What to do: Return exactly these lines and no others: the one containing "Trace every road" and all that follow it to the end of the listing below.

####################

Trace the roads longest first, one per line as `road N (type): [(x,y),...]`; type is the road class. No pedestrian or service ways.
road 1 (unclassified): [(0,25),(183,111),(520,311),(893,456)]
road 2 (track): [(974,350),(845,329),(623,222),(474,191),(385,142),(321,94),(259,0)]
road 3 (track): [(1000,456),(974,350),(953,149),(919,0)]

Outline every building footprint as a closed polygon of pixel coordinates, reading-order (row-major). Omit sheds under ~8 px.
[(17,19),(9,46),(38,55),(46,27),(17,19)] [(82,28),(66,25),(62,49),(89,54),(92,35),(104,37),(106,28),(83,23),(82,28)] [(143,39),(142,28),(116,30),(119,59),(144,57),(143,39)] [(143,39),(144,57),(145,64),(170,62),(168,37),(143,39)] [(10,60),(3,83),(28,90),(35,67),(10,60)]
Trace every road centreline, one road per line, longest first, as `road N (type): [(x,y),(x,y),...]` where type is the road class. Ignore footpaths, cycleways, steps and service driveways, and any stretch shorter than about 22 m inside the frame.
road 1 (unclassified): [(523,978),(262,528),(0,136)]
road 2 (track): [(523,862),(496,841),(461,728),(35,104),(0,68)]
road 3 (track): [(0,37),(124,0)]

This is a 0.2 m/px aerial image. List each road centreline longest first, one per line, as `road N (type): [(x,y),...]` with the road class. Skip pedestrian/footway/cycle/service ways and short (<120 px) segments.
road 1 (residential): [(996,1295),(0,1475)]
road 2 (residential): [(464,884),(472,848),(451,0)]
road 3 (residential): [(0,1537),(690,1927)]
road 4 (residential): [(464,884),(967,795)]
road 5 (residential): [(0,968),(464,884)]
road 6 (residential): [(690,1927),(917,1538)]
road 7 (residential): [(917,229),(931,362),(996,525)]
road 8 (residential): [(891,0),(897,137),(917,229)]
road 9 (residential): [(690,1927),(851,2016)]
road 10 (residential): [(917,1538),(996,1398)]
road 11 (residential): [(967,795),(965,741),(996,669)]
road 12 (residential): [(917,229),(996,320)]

####################

Output of the exercise:
Trace every road centreline, one road per line, longest first, as `road N (type): [(x,y),(x,y),...]` where type is the road class. Ignore footpaths, cycleways, steps and service driveways, and any stretch shorter than about 22 m inside the frame.
road 1 (unclassified): [(523,978),(262,528),(0,136)]
road 2 (track): [(523,862),(496,841),(461,728),(35,104),(0,68)]
road 3 (track): [(0,37),(124,0)]

This is a 0.2 m/px aerial image. List each road centreline longest first, one per line, as `road N (type): [(x,y),...]` with the road class. Skip pedestrian/footway/cycle/service ways and short (<120 px) segments.
road 1 (residential): [(996,1295),(0,1475)]
road 2 (residential): [(464,884),(472,848),(451,0)]
road 3 (residential): [(0,1537),(690,1927)]
road 4 (residential): [(464,884),(967,795)]
road 5 (residential): [(0,968),(464,884)]
road 6 (residential): [(690,1927),(917,1538)]
road 7 (residential): [(917,229),(931,362),(996,525)]
road 8 (residential): [(891,0),(897,137),(917,229)]
road 9 (residential): [(690,1927),(851,2016)]
road 10 (residential): [(917,1538),(996,1398)]
road 11 (residential): [(967,795),(965,741),(996,669)]
road 12 (residential): [(917,229),(996,320)]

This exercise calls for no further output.